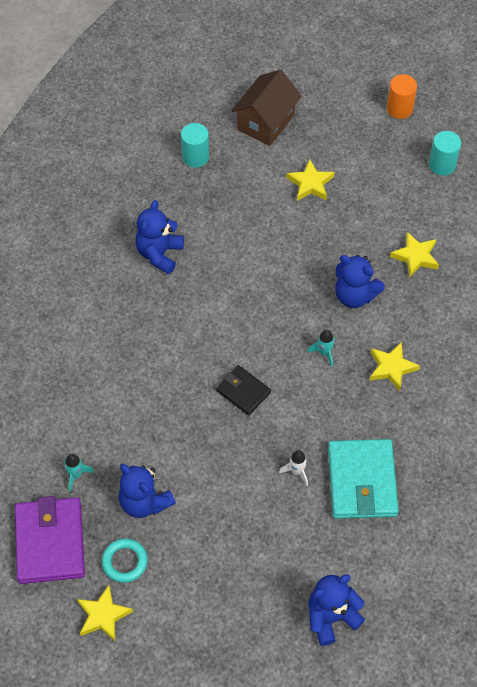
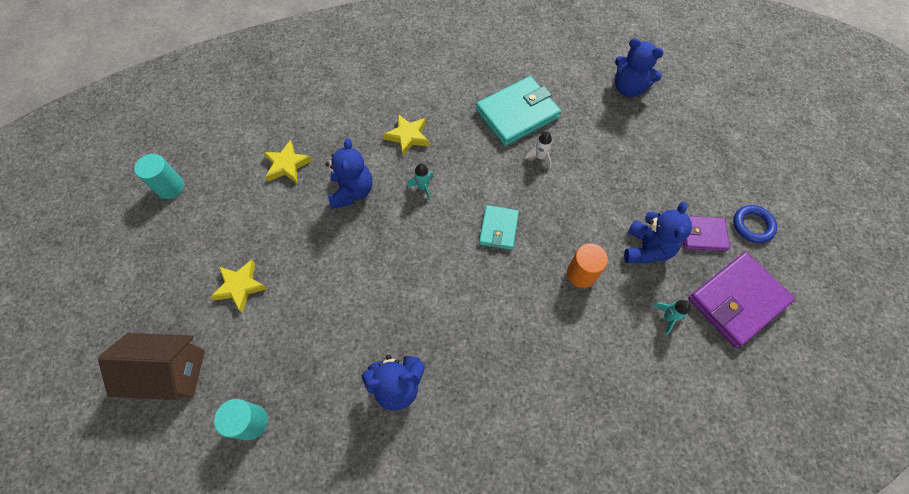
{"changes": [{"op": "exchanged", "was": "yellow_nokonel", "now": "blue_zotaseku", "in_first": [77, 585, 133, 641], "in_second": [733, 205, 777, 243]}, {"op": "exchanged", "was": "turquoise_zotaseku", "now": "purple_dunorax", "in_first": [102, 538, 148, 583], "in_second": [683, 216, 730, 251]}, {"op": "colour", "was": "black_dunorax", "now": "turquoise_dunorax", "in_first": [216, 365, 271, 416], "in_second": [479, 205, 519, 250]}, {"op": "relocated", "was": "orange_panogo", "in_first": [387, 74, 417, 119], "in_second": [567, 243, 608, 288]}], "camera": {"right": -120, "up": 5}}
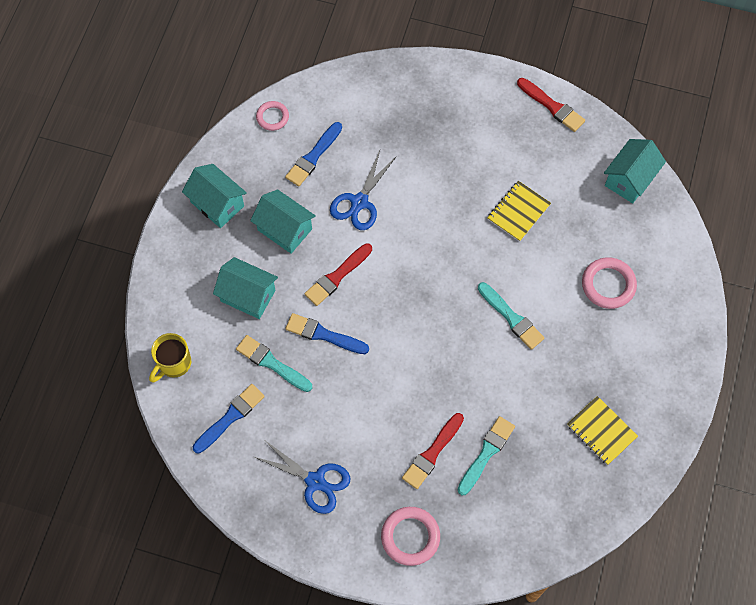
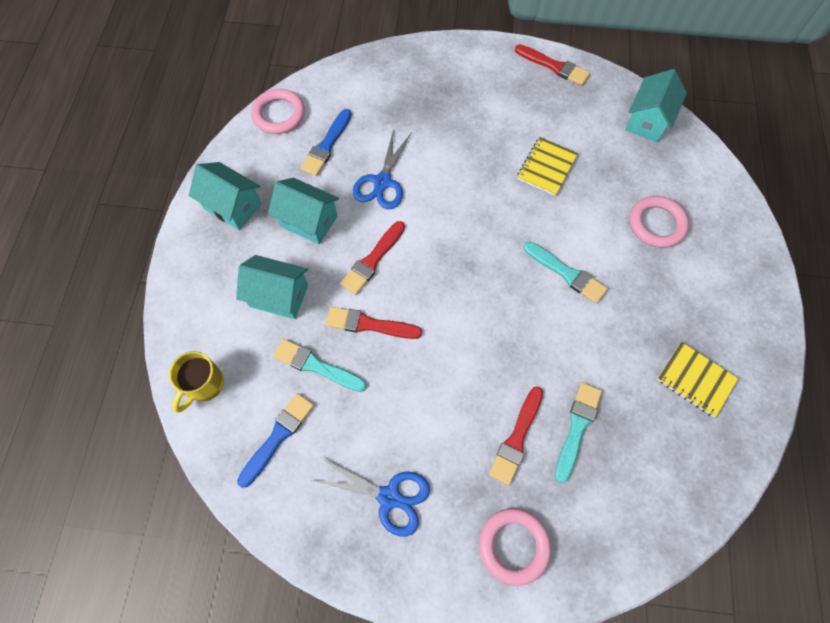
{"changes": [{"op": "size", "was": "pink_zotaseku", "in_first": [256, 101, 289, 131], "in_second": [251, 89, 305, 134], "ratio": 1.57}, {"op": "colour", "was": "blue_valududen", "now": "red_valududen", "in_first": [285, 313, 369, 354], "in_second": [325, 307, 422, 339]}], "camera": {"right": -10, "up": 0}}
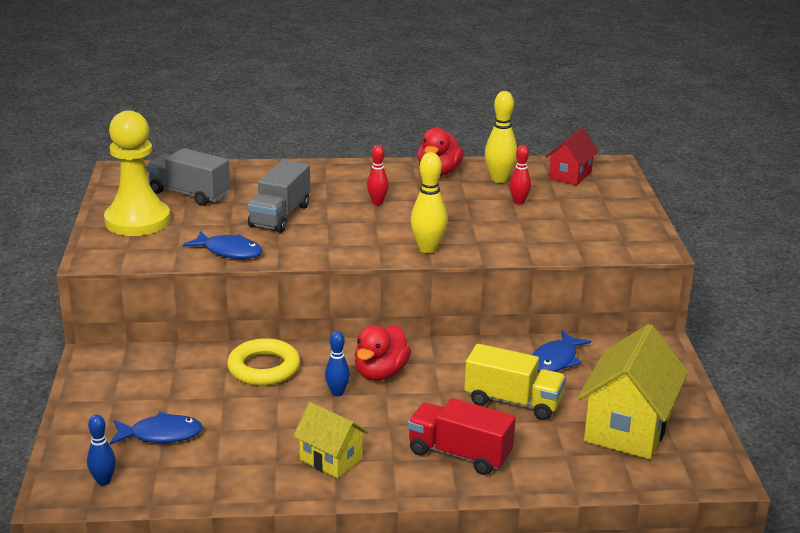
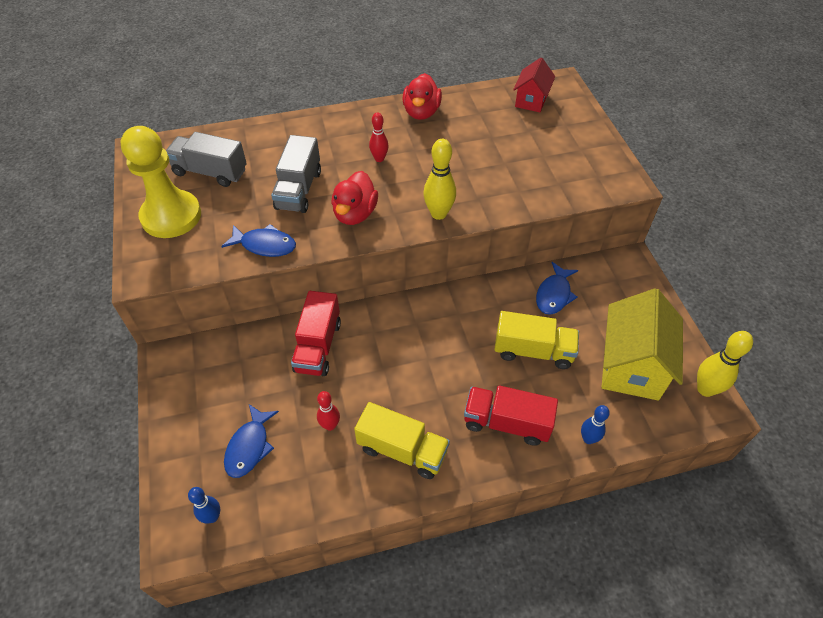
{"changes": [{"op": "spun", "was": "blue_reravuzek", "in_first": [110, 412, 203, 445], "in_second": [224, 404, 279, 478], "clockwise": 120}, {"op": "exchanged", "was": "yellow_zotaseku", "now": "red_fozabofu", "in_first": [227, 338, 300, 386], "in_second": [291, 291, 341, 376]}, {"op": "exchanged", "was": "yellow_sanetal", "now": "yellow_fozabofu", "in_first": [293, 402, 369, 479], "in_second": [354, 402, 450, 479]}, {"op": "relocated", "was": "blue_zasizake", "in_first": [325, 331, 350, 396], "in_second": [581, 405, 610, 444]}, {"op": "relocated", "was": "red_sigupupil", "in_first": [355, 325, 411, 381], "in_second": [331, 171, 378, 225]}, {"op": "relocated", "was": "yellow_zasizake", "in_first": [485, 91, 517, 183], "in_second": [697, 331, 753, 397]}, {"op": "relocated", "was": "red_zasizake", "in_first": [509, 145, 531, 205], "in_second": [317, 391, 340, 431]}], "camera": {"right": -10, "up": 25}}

▶ HOW TO COMPLETE THIS TASK
Where the data contains an image, skip the image and copy everything else exactly as it appears.

▶ EXPECTED ANSWER
{"changes": [{"op": "exchanged", "was": "yellow_nokonel", "now": "blue_zotaseku", "in_first": [77, 585, 133, 641], "in_second": [733, 205, 777, 243]}, {"op": "exchanged", "was": "turquoise_zotaseku", "now": "purple_dunorax", "in_first": [102, 538, 148, 583], "in_second": [683, 216, 730, 251]}, {"op": "colour", "was": "black_dunorax", "now": "turquoise_dunorax", "in_first": [216, 365, 271, 416], "in_second": [479, 205, 519, 250]}, {"op": "relocated", "was": "orange_panogo", "in_first": [387, 74, 417, 119], "in_second": [567, 243, 608, 288]}], "camera": {"right": -120, "up": 5}}
{"changes": [{"op": "size", "was": "pink_zotaseku", "in_first": [256, 101, 289, 131], "in_second": [251, 89, 305, 134], "ratio": 1.57}, {"op": "colour", "was": "blue_valududen", "now": "red_valududen", "in_first": [285, 313, 369, 354], "in_second": [325, 307, 422, 339]}], "camera": {"right": -10, "up": 0}}
{"changes": [{"op": "spun", "was": "blue_reravuzek", "in_first": [110, 412, 203, 445], "in_second": [224, 404, 279, 478], "clockwise": 120}, {"op": "exchanged", "was": "yellow_zotaseku", "now": "red_fozabofu", "in_first": [227, 338, 300, 386], "in_second": [291, 291, 341, 376]}, {"op": "exchanged", "was": "yellow_sanetal", "now": "yellow_fozabofu", "in_first": [293, 402, 369, 479], "in_second": [354, 402, 450, 479]}, {"op": "relocated", "was": "blue_zasizake", "in_first": [325, 331, 350, 396], "in_second": [581, 405, 610, 444]}, {"op": "relocated", "was": "red_sigupupil", "in_first": [355, 325, 411, 381], "in_second": [331, 171, 378, 225]}, {"op": "relocated", "was": "yellow_zasizake", "in_first": [485, 91, 517, 183], "in_second": [697, 331, 753, 397]}, {"op": "relocated", "was": "red_zasizake", "in_first": [509, 145, 531, 205], "in_second": [317, 391, 340, 431]}], "camera": {"right": -10, "up": 25}}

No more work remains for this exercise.